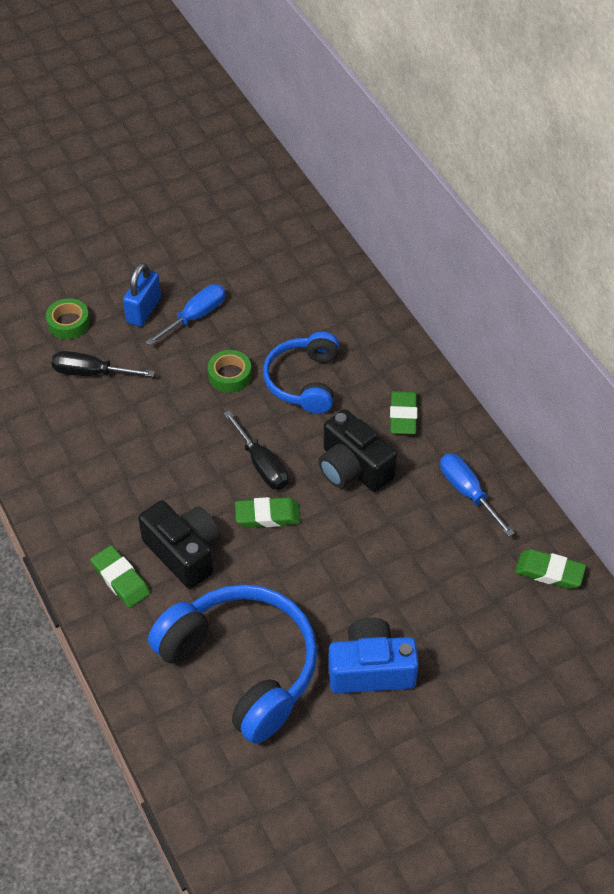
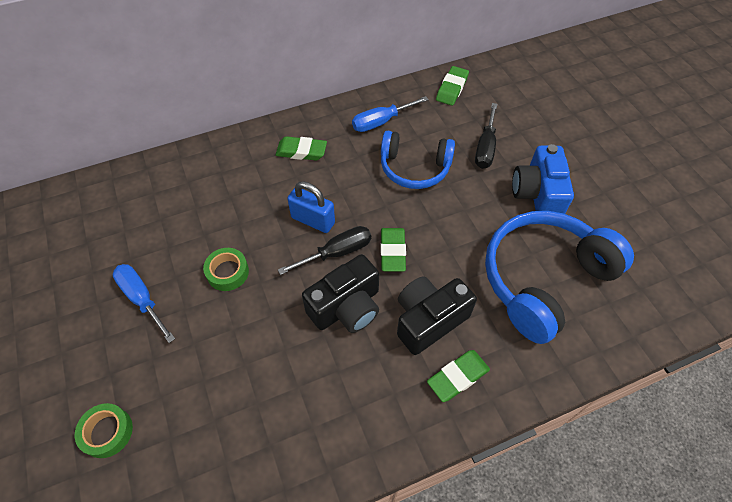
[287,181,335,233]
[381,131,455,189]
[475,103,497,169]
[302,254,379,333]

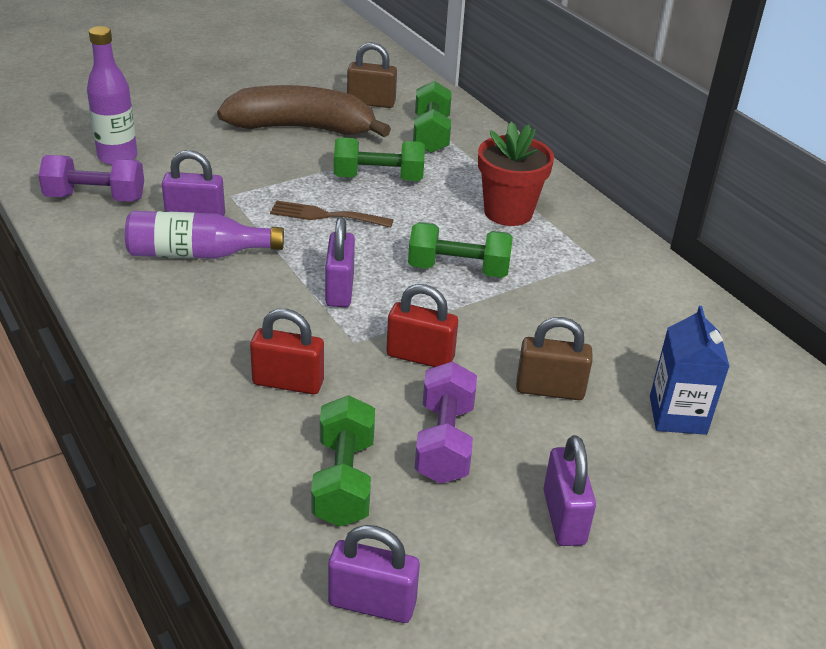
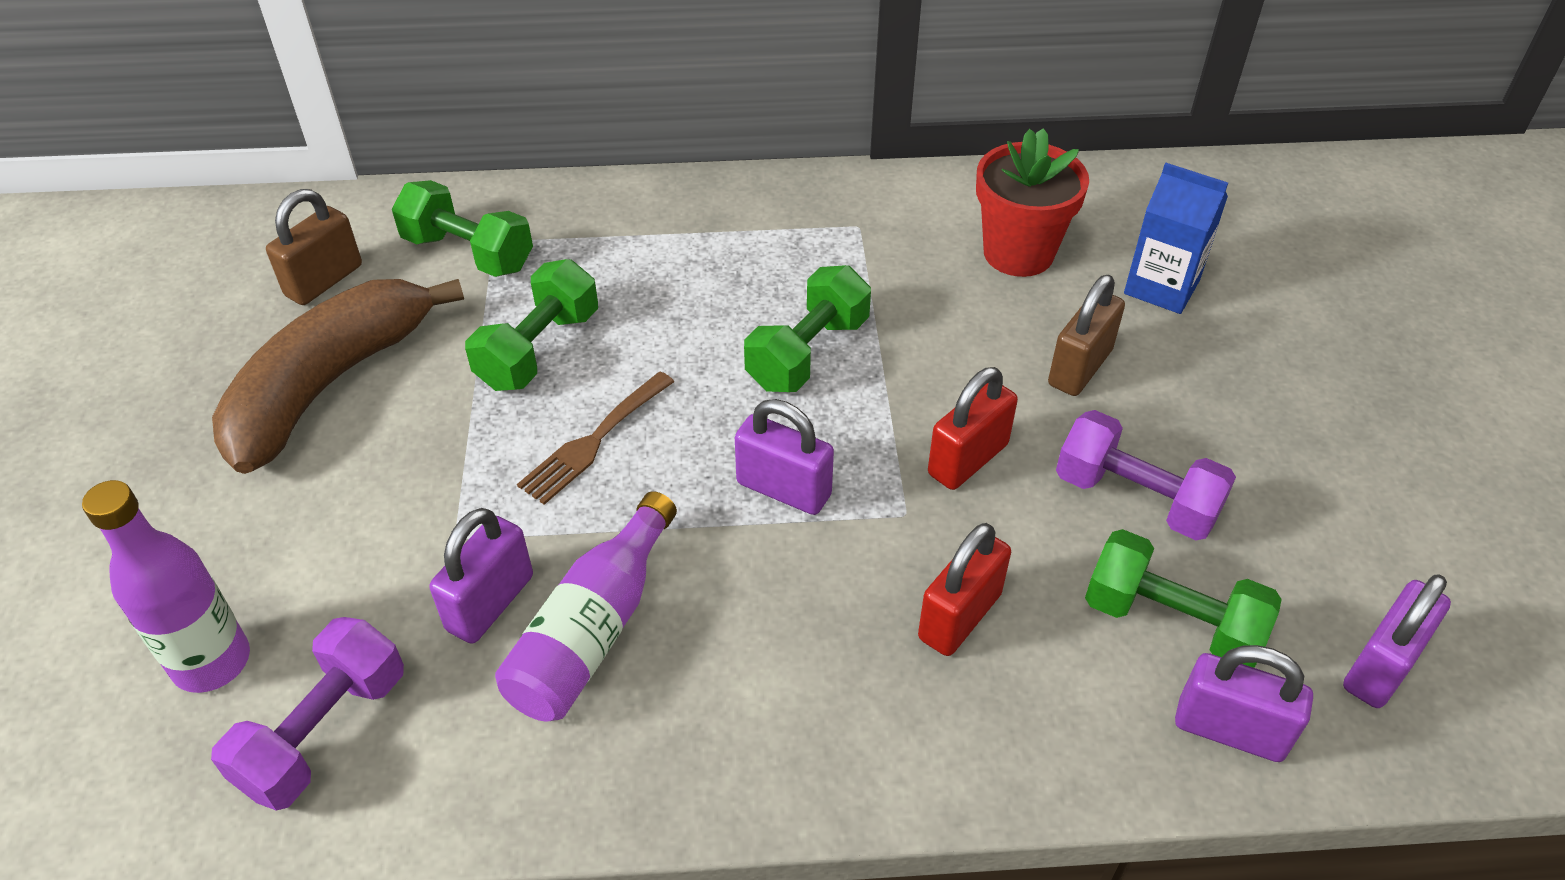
[976,128,1089,277]
[1175,645,1313,762]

## EXERCISE REQUIREMENTS:
An exact, word-for-word version of the material is required, free of pictures.

## ANSWER AREA:
[287,181,335,233]
[381,131,455,189]
[475,103,497,169]
[302,254,379,333]

[976,128,1089,277]
[1175,645,1313,762]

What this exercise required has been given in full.